### Task to complete
Below are lines of records; copy exactly those from the one containing "R3: 15k (+3V3, SDA) -> 10k (+3V3, SDA)" through the one containing "R4: 56k (P1/1, VA) -> 1.5M (P1/1, VA)", leaving the pictures behind.

### Data for this exercise
BEGIN

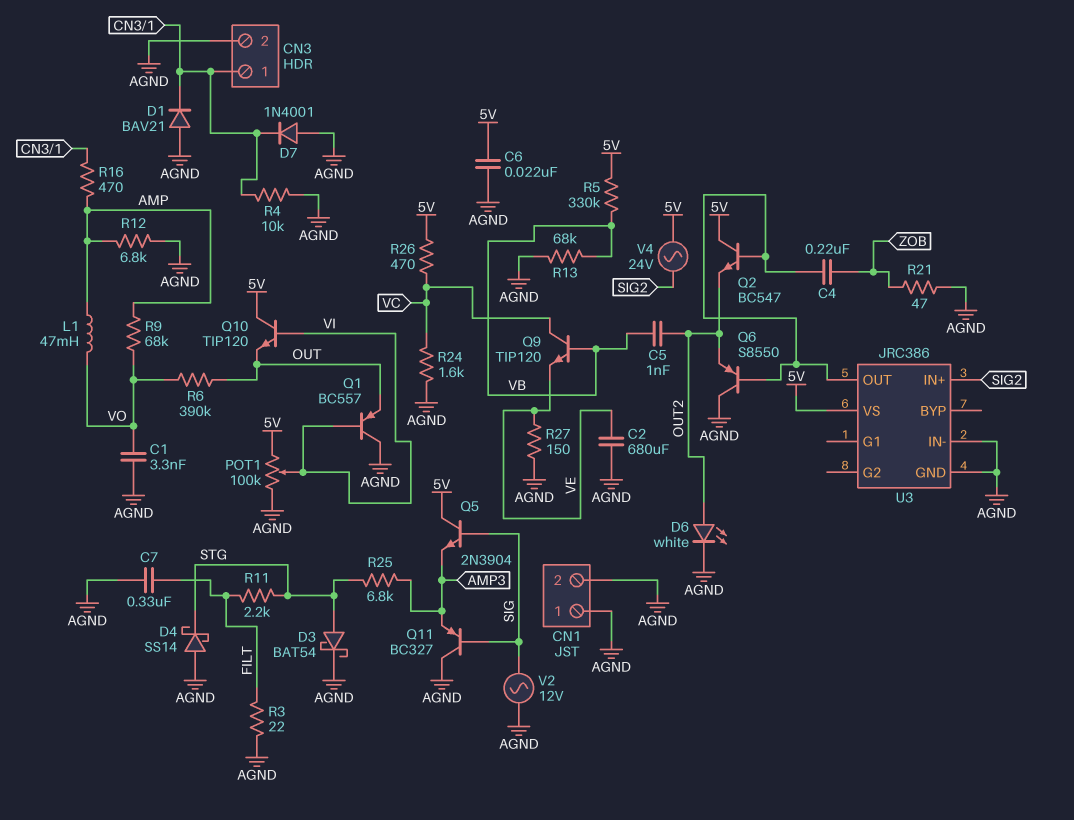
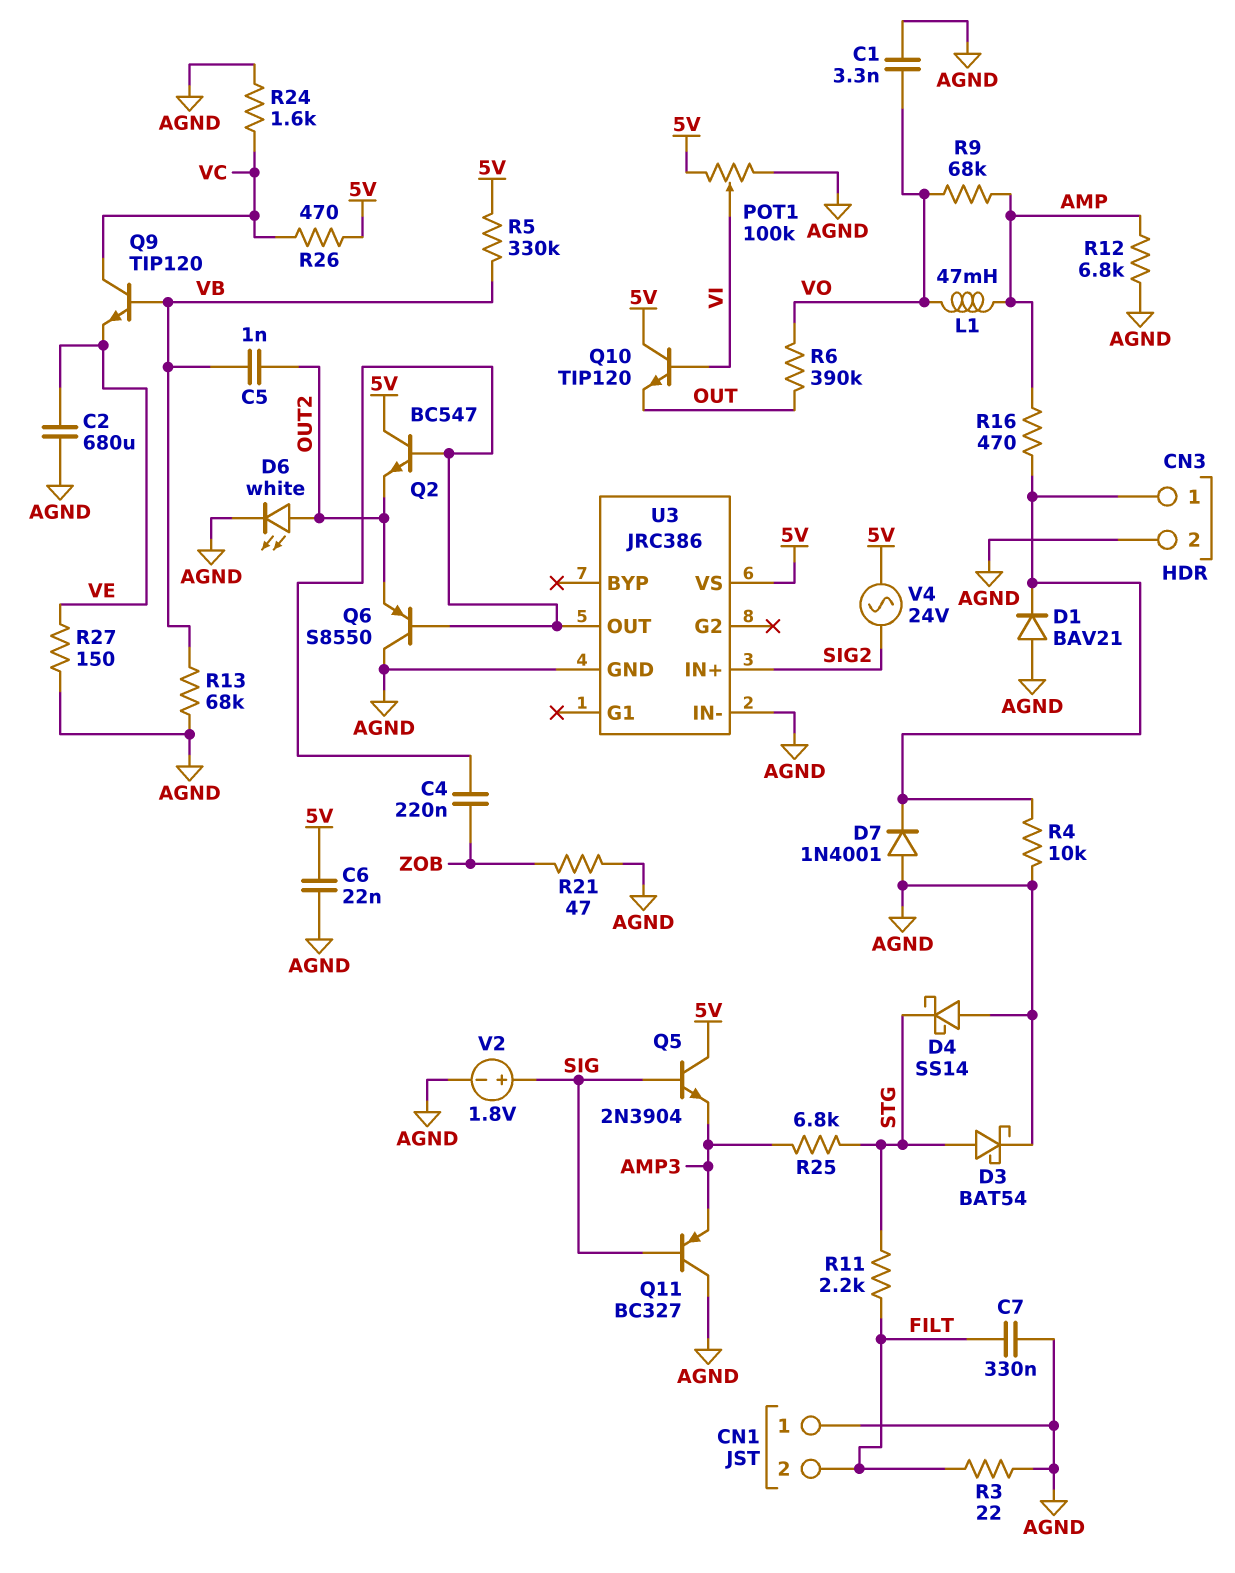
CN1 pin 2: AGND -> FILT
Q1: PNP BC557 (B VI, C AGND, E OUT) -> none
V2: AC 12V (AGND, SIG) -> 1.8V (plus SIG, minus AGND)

END
BEGIN

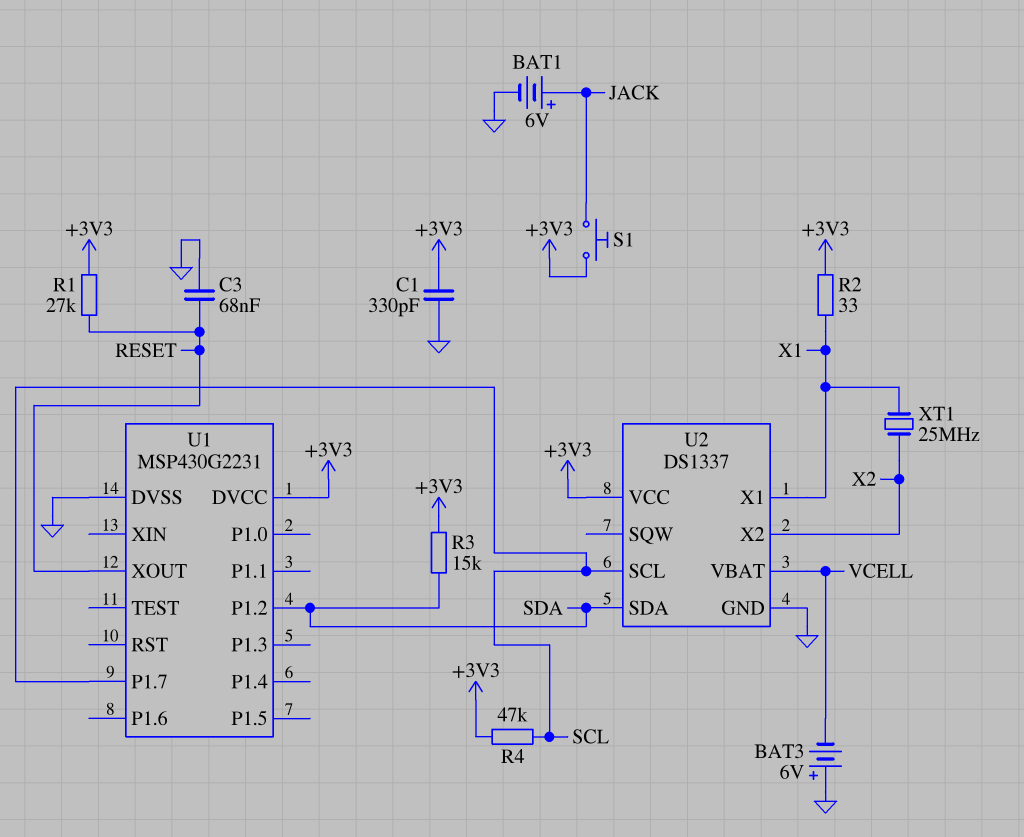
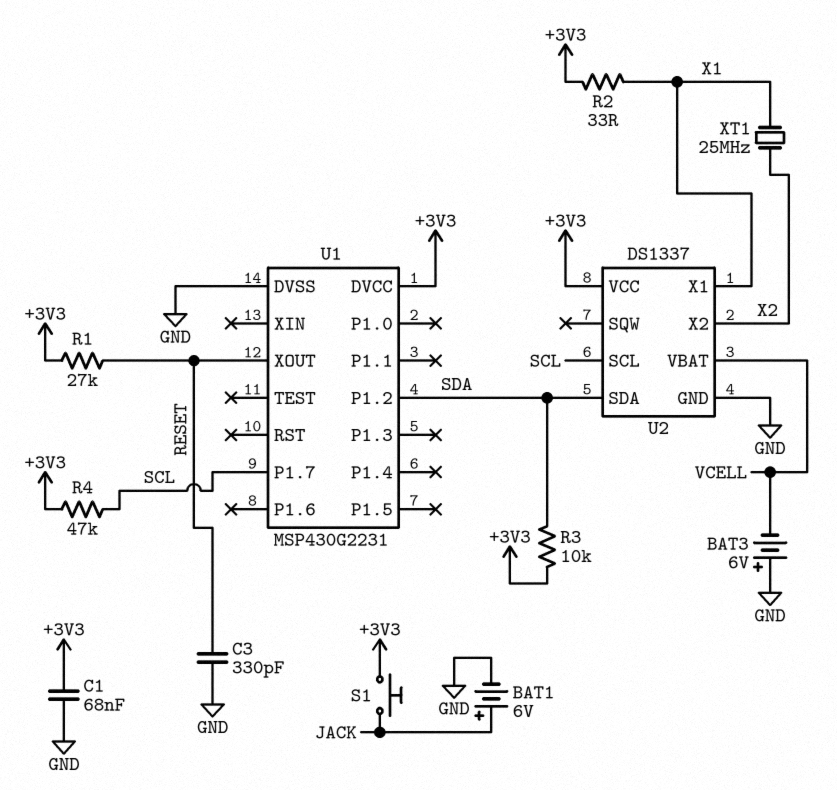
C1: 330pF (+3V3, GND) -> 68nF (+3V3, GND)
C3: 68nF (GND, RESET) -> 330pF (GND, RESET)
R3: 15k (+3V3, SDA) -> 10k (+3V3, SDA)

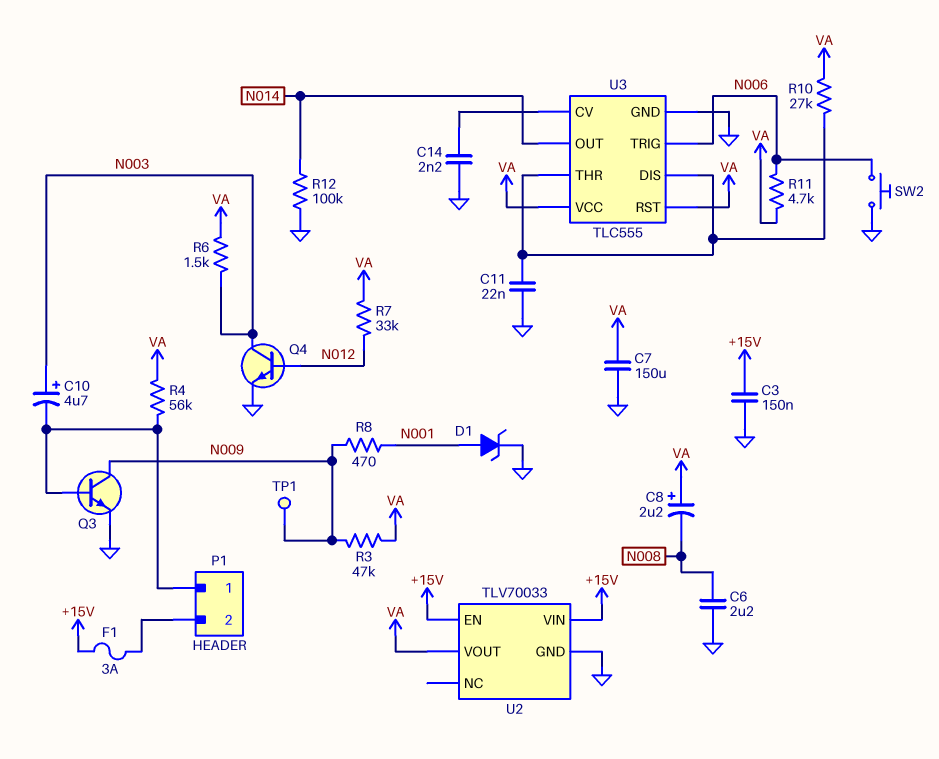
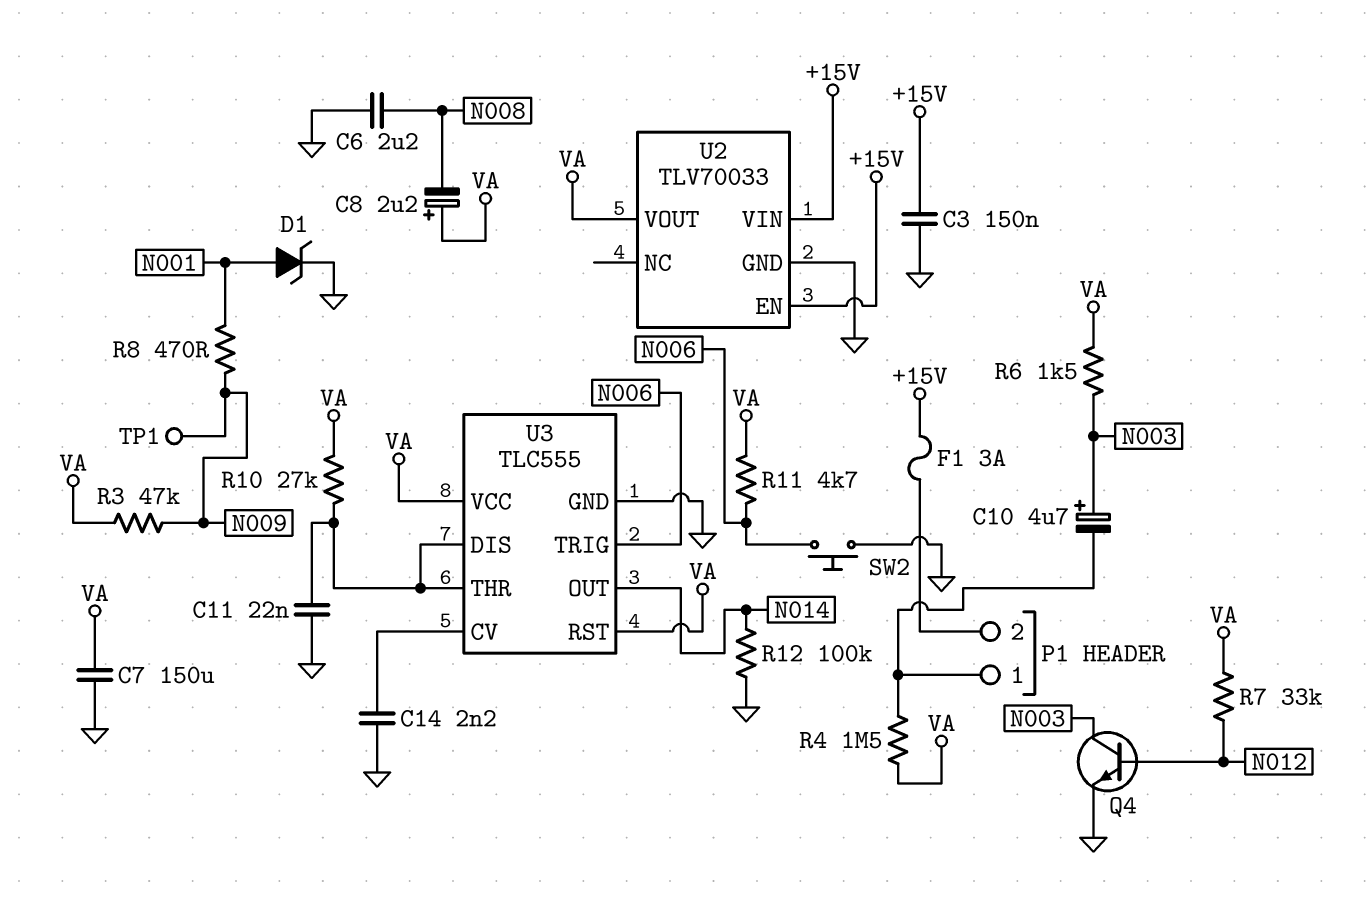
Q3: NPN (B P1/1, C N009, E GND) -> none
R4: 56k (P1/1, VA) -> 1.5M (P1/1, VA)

END

### Your response
R3: 15k (+3V3, SDA) -> 10k (+3V3, SDA)

Q3: NPN (B P1/1, C N009, E GND) -> none
R4: 56k (P1/1, VA) -> 1.5M (P1/1, VA)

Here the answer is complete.